# Prompt
From the first line to the last, return the data exactly, with no pictures.

_ _ _

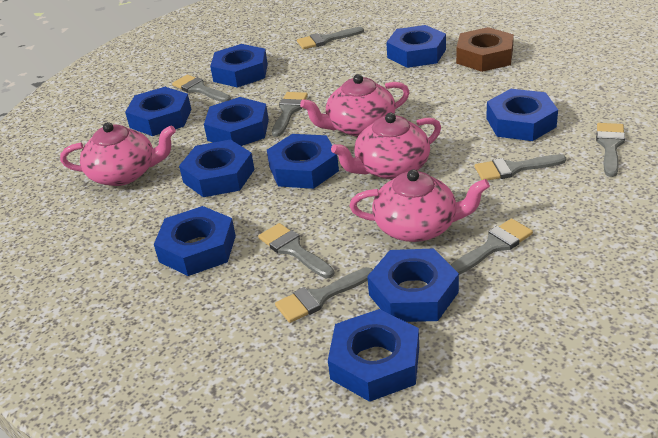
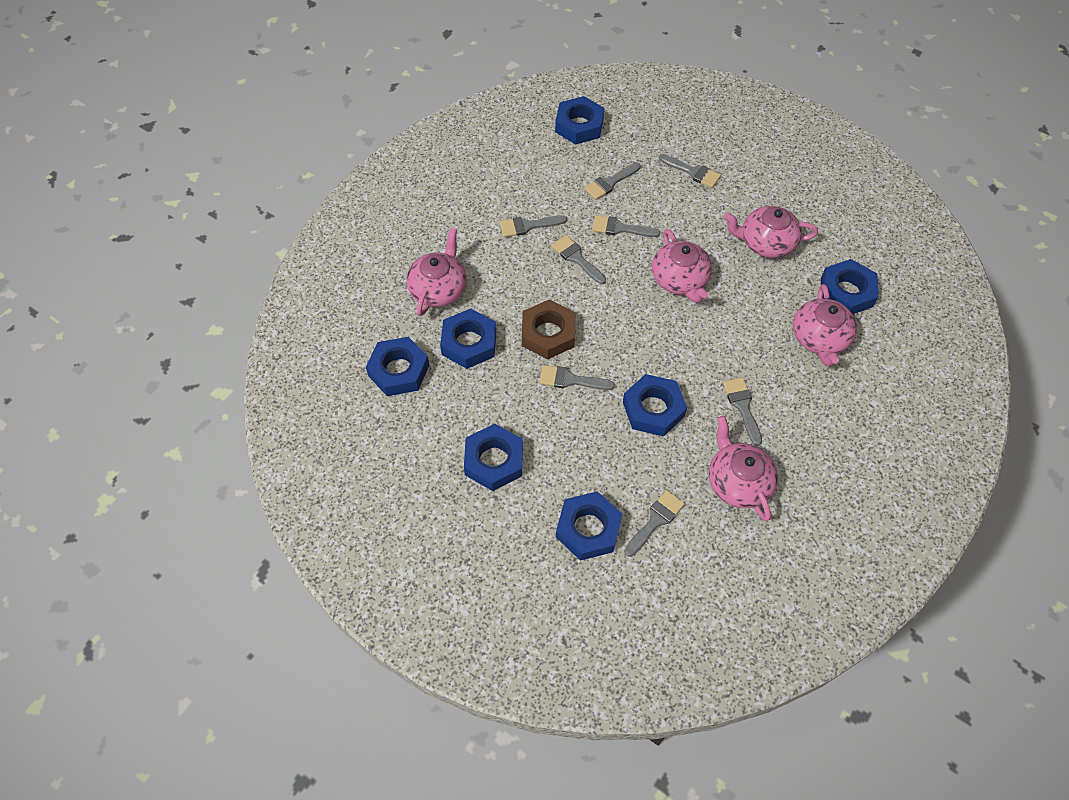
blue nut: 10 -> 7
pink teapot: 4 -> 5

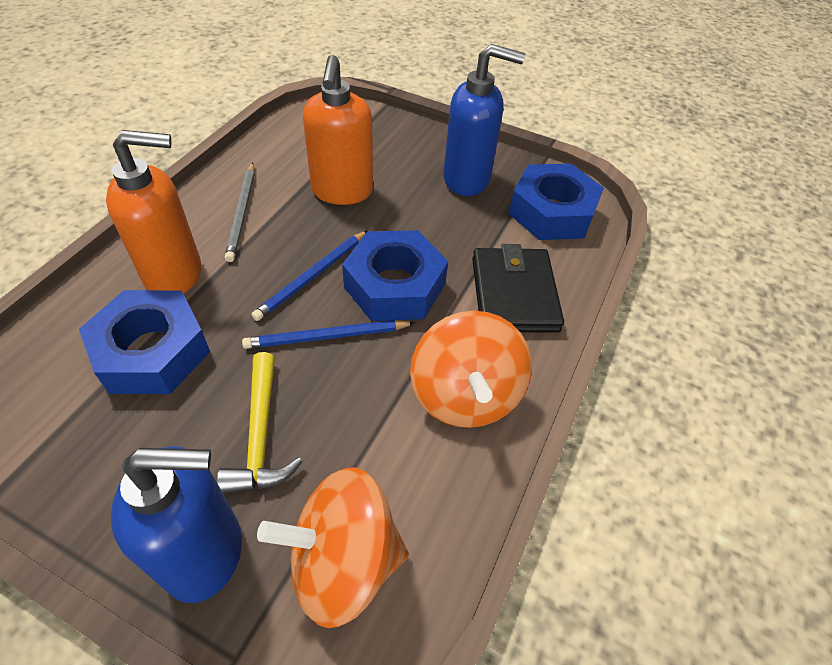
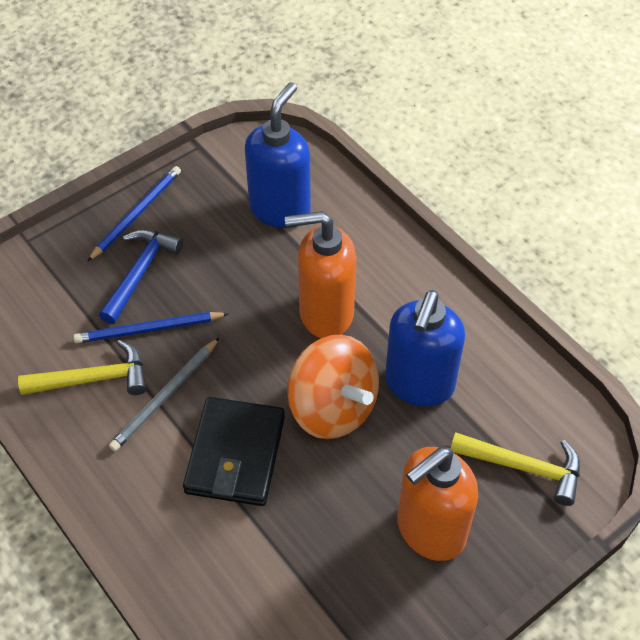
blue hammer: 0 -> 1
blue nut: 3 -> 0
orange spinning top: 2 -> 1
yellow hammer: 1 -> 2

_ _ _

# Task response
blue nut: 10 -> 7
pink teapot: 4 -> 5

blue hammer: 0 -> 1
blue nut: 3 -> 0
orange spinning top: 2 -> 1
yellow hammer: 1 -> 2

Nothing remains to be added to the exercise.